Where the string "brick" occurs in a line of the data below, that line should be copied.

*DATA*.
★ ★ ★
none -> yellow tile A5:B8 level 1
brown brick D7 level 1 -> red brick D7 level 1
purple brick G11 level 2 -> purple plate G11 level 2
★ ★ ★
*OUTPUT OF THE EXERCISE*.
brown brick D7 level 1 -> red brick D7 level 1
purple brick G11 level 2 -> purple plate G11 level 2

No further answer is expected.